- _Instruction_: If an entry below contains an image, drop the image and retype the rest exactly.

(Before and after difference data)
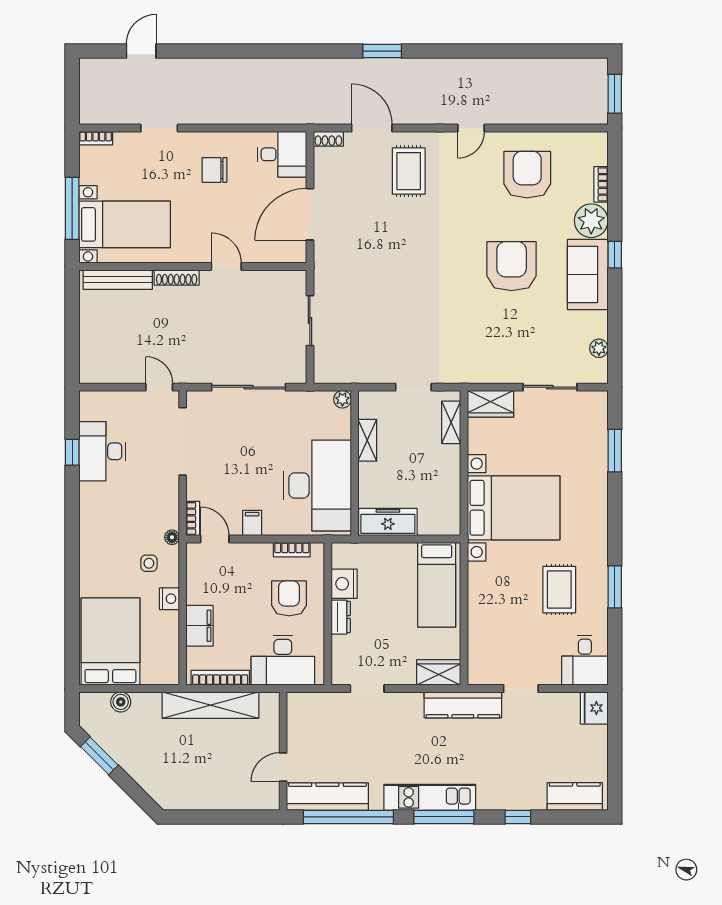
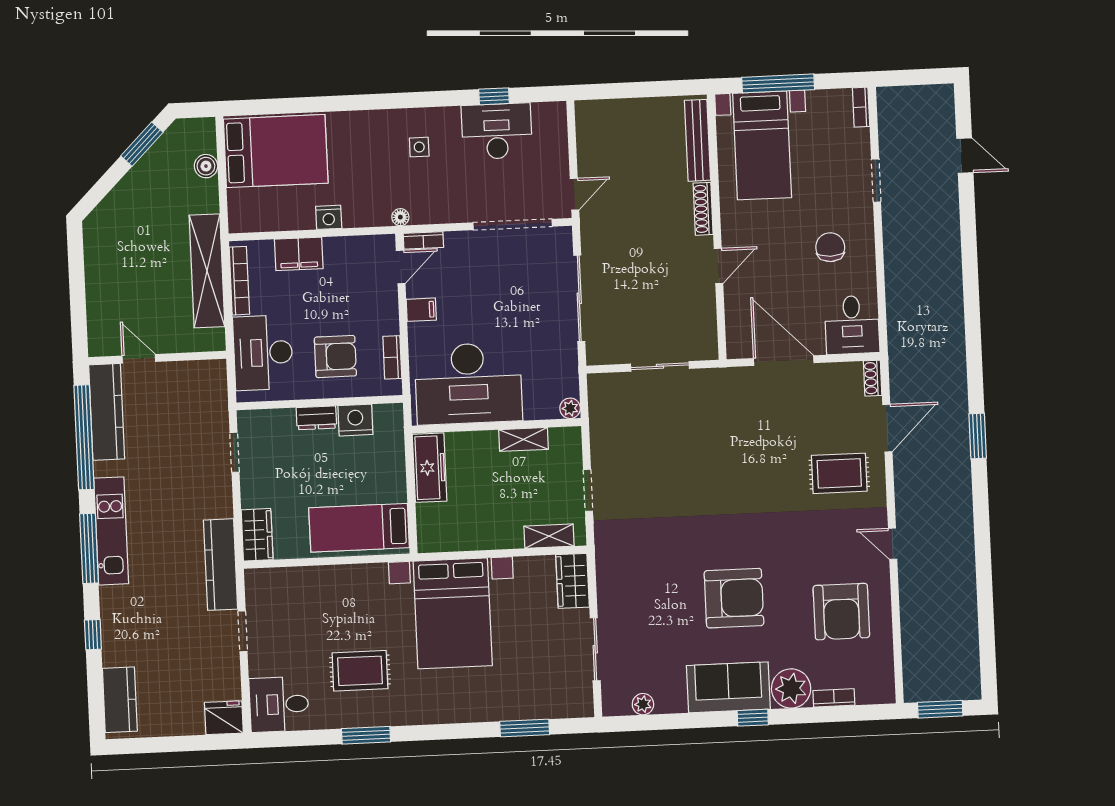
armchair: (527, 175) -> (841, 612), turned 90
side table: (149, 563) -> (419, 147), moved

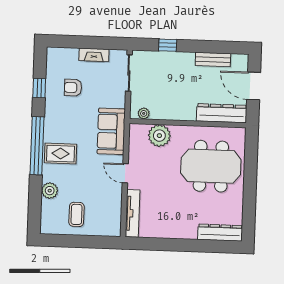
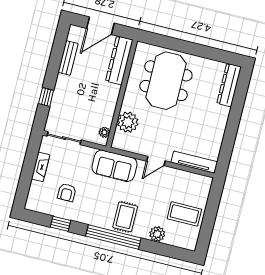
coffee table: (77, 214) -> (184, 214), width x1.36, depth x1.30

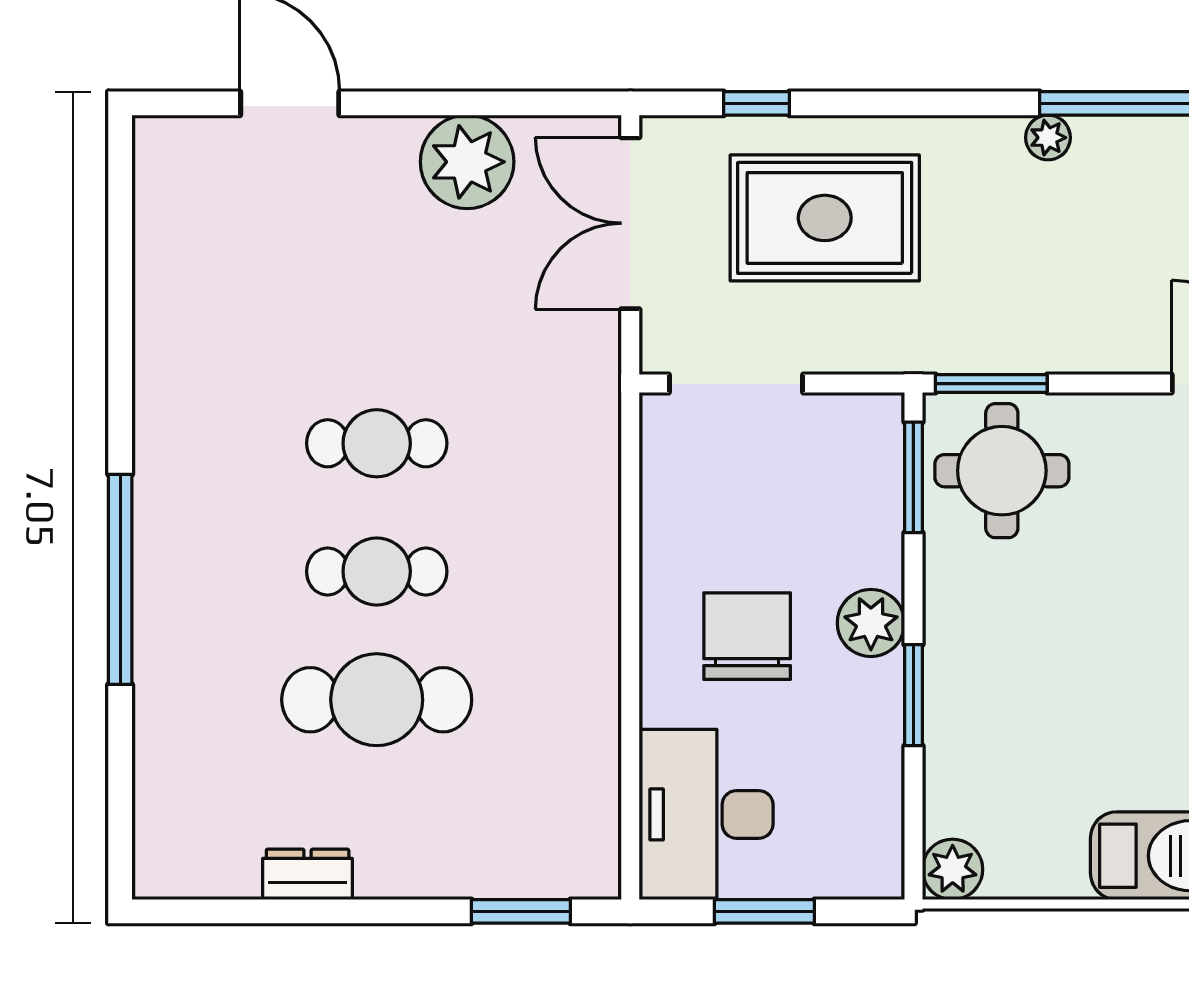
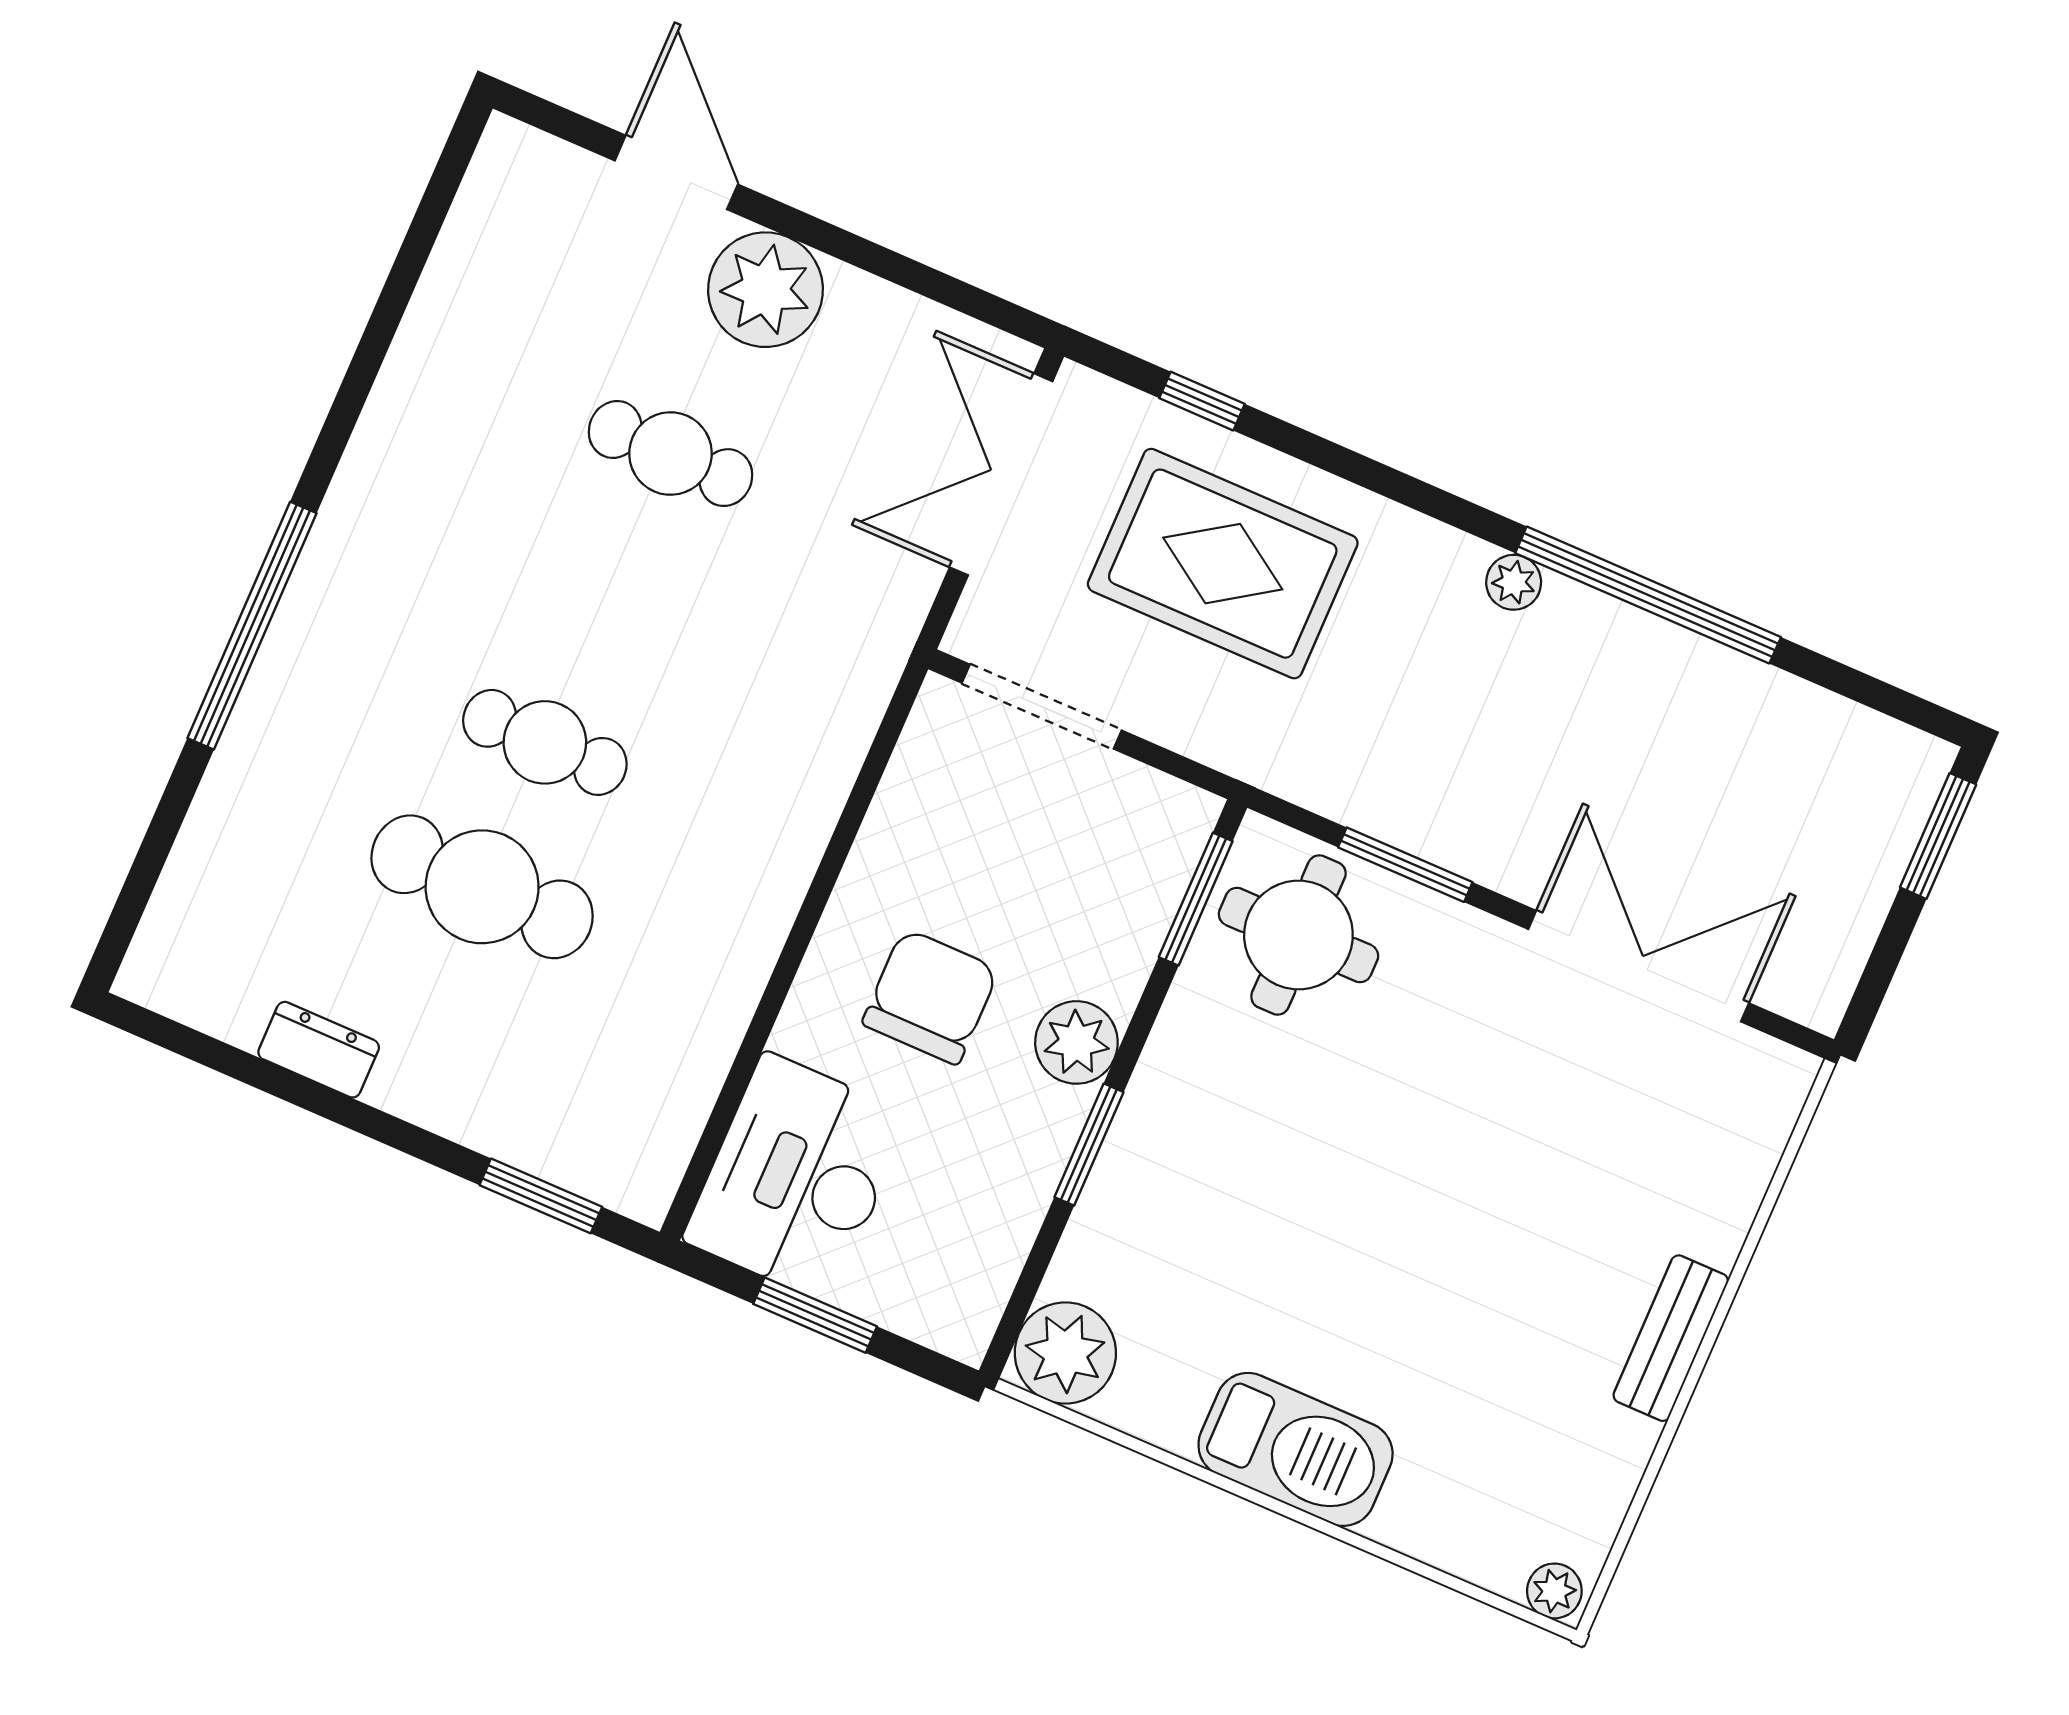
plant: (467, 162) -> (766, 290), moved
window: (991, 384) -> (1405, 865), moved
cafe table: (377, 443) -> (670, 454), moved
plant: (953, 869) -> (1065, 1353), width x1.36, depth x1.36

- _Your solution_:
armchair: (527, 175) -> (841, 612), turned 90
side table: (149, 563) -> (419, 147), moved

coffee table: (77, 214) -> (184, 214), width x1.36, depth x1.30

plant: (467, 162) -> (766, 290), moved
window: (991, 384) -> (1405, 865), moved
cafe table: (377, 443) -> (670, 454), moved
plant: (953, 869) -> (1065, 1353), width x1.36, depth x1.36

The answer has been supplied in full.